§ **Directions**: Of all the lines in the records below, how many hold the word "masks"? Give the number alone.

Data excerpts

-- START --

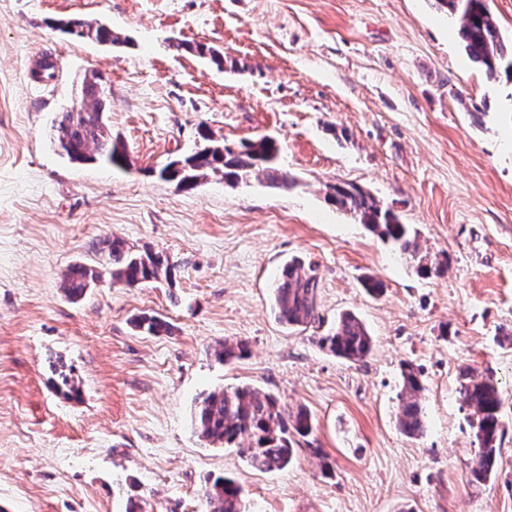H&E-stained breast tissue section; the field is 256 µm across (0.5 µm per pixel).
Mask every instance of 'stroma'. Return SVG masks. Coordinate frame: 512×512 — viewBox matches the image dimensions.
Here are the masks:
<instances>
[{"mask_svg":"<svg viewBox=\"0 0 512 512\" xmlns=\"http://www.w3.org/2000/svg\"><path fill=\"white\" fill-rule=\"evenodd\" d=\"M73 17L124 45L62 33ZM458 25L435 0H0V512H126L131 497L203 512L204 480L222 474L246 512H512V83L471 61ZM92 74L126 169L52 141ZM205 130L274 136L293 183L161 180ZM336 182L393 209L447 272L418 273L327 201ZM107 235L167 253L172 281L69 299L65 273L103 263ZM294 256L317 268L322 325L273 310ZM345 312L373 339L359 362L316 344ZM143 315L171 333L135 328ZM237 341L244 357L216 360ZM58 360L78 397L56 389ZM407 363L422 373L417 439L397 423ZM466 368L503 398L498 470L477 486ZM246 384L313 416L286 470H253L191 422L206 394Z\"/></svg>","mask_w":512,"mask_h":512,"instance_id":"stroma-1","label":"stroma"}]
</instances>
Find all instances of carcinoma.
I'll return each mask as SVG.
<instances>
[{
	"label": "carcinoma",
	"instance_id": "cac0c4a2",
	"mask_svg": "<svg viewBox=\"0 0 512 512\" xmlns=\"http://www.w3.org/2000/svg\"><path fill=\"white\" fill-rule=\"evenodd\" d=\"M449 16L460 20L458 37L468 57L483 67L490 79L502 75L512 81V43L503 41L496 21L488 11L485 0H436ZM66 33L79 39L99 43L121 44L123 40L104 25L92 24L82 18L64 23ZM81 99L61 113L52 125L54 143L61 154L76 163H105L122 168L127 163L125 148L112 139L104 114L106 103L99 94L97 77L85 79ZM210 145L182 159L183 171L165 166L159 172L163 179L175 178L192 189L211 174H220L227 184L248 183L259 174L275 187L291 182L288 172L278 164L279 147L268 137L226 145L205 134ZM327 199L339 209L352 214L382 242L389 243L403 254L418 258L417 271L439 276L448 268V258L417 257L418 245L408 225L392 209L384 207L369 192L352 183L327 186ZM98 253L107 255L112 280L134 286L142 282L172 280L174 265L162 252L145 250L133 252L124 240L105 236L94 243ZM102 272L94 267L73 266L66 274L63 289L66 295L78 300L84 297ZM274 310L278 320L289 326L307 327L321 322L319 312V279L314 264L298 257L285 262L282 274L273 288ZM135 327L158 336L169 330V324L156 317L144 315ZM318 345L330 353L350 360L361 361L373 349L372 337L365 324L354 314L344 313L336 328L317 337ZM246 354L243 342L224 343L216 352L222 362H230ZM403 389L398 424L410 438L426 431V419L419 402L422 383L413 365L403 366ZM460 398L471 410L472 428L477 448L476 463L471 469V481L488 480L497 466L502 437L500 410L502 398L490 380L473 379L461 384ZM193 422L196 429L211 444L238 448L249 466L260 472L282 470L291 462L295 437L312 434L311 414L304 408H288L277 396L261 392L252 386L222 389L208 393L198 403ZM247 437L249 444L242 448L237 440ZM207 512H245L244 490L234 479L209 476L203 487Z\"/></svg>",
	"mask_w": 512,
	"mask_h": 512
}]
</instances>
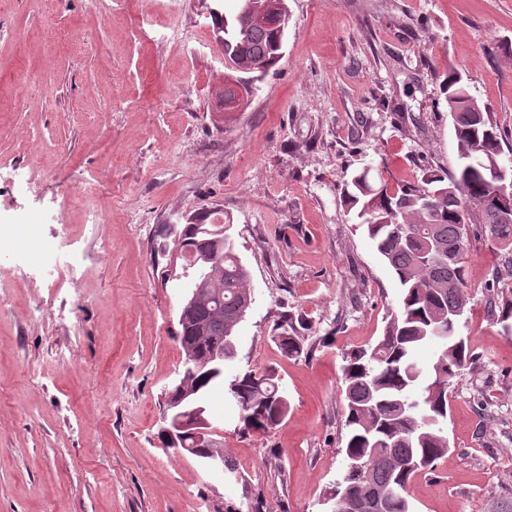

-- END --

§ **Solution to this task**: 2